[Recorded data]

——————

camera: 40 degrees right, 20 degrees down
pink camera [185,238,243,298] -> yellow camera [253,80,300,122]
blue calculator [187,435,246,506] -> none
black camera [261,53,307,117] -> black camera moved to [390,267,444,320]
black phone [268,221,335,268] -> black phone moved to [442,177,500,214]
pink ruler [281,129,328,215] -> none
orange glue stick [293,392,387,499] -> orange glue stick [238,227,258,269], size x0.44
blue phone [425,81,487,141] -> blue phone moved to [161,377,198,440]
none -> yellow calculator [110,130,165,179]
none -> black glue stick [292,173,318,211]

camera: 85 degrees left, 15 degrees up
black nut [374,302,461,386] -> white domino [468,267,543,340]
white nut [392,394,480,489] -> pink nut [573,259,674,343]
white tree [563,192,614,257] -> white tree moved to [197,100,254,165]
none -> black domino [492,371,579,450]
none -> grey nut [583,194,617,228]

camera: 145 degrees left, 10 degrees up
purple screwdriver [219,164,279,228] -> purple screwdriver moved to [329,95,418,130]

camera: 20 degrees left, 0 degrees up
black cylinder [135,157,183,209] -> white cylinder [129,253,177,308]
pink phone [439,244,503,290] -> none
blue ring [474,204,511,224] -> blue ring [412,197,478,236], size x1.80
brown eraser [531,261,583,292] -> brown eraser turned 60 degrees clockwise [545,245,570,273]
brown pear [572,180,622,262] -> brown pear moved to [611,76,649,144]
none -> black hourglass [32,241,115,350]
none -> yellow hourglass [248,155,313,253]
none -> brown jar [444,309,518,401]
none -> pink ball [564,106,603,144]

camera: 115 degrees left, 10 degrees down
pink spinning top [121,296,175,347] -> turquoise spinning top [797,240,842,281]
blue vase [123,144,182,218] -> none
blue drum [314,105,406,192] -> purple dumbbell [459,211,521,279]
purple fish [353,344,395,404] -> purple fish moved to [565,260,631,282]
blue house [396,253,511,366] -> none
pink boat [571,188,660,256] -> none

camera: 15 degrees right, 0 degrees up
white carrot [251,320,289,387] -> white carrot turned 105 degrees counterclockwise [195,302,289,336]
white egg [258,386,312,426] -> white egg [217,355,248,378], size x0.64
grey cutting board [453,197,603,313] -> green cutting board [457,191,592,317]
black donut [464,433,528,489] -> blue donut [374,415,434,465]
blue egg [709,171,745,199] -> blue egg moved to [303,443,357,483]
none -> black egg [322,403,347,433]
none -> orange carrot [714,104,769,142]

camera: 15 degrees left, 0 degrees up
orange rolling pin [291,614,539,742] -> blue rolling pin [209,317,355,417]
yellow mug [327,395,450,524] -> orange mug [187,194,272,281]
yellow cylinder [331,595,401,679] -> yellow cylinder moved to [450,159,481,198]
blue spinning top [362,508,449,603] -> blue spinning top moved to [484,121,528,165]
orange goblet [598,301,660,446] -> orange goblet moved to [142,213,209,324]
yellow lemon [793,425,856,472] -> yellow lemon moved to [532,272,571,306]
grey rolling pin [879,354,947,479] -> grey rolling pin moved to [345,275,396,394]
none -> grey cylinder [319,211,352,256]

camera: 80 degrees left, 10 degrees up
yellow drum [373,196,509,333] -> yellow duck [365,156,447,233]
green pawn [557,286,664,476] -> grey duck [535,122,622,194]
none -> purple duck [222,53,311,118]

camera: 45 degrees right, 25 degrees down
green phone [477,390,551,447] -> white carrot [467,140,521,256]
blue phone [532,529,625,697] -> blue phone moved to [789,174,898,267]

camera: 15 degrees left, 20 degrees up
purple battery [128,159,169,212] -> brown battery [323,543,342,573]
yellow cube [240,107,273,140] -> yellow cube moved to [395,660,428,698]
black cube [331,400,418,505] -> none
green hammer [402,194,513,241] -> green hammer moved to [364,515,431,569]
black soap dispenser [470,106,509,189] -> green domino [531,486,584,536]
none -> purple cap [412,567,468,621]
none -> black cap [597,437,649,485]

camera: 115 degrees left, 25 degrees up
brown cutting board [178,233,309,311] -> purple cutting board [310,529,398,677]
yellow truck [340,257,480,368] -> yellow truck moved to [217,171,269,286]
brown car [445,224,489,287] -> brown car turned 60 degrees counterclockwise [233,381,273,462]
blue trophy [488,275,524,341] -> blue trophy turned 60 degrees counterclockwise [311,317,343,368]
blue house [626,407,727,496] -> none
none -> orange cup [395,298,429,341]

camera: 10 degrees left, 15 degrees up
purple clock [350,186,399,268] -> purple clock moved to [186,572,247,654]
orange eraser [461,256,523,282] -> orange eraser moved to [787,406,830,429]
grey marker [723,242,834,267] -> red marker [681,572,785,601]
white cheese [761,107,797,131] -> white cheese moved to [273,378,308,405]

——————

__Exercise brief__
Give again exactly, and only, the lines above starting at the one with "none -> yellow calculator [110,130,165,179]" and ending at the one with "blue drum [314,105,406,192]".

__Response__
none -> yellow calculator [110,130,165,179]
none -> black glue stick [292,173,318,211]

camera: 85 degrees left, 15 degrees up
black nut [374,302,461,386] -> white domino [468,267,543,340]
white nut [392,394,480,489] -> pink nut [573,259,674,343]
white tree [563,192,614,257] -> white tree moved to [197,100,254,165]
none -> black domino [492,371,579,450]
none -> grey nut [583,194,617,228]

camera: 145 degrees left, 10 degrees up
purple screwdriver [219,164,279,228] -> purple screwdriver moved to [329,95,418,130]

camera: 20 degrees left, 0 degrees up
black cylinder [135,157,183,209] -> white cylinder [129,253,177,308]
pink phone [439,244,503,290] -> none
blue ring [474,204,511,224] -> blue ring [412,197,478,236], size x1.80
brown eraser [531,261,583,292] -> brown eraser turned 60 degrees clockwise [545,245,570,273]
brown pear [572,180,622,262] -> brown pear moved to [611,76,649,144]
none -> black hourglass [32,241,115,350]
none -> yellow hourglass [248,155,313,253]
none -> brown jar [444,309,518,401]
none -> pink ball [564,106,603,144]

camera: 115 degrees left, 10 degrees down
pink spinning top [121,296,175,347] -> turquoise spinning top [797,240,842,281]
blue vase [123,144,182,218] -> none
blue drum [314,105,406,192] -> purple dumbbell [459,211,521,279]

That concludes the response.